A faithful copy of all the data is the goal; omit the pictures.

INFORMATION SHOWN:
[Start of Attachment]

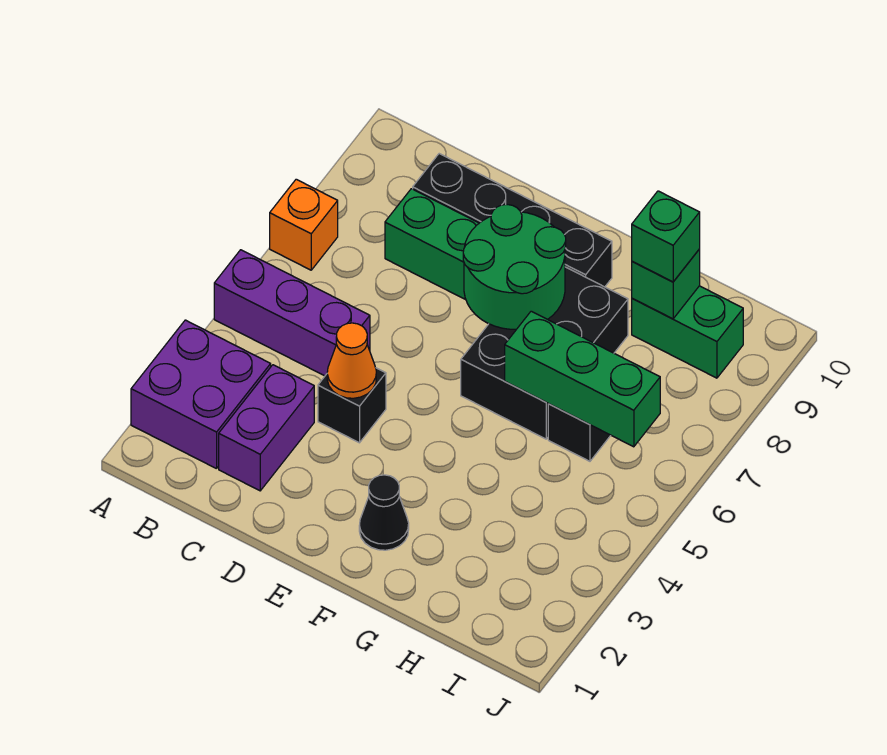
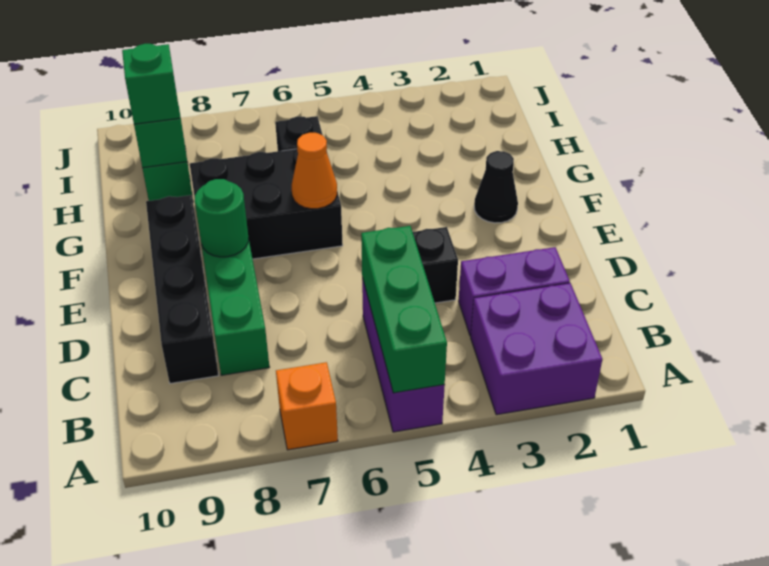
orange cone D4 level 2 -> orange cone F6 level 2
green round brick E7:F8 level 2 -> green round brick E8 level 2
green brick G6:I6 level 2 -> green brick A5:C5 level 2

[End of Attachment]

EXERCISE RESPONSE:
orange cone D4 level 2 -> orange cone F6 level 2
green round brick E7:F8 level 2 -> green round brick E8 level 2
green brick G6:I6 level 2 -> green brick A5:C5 level 2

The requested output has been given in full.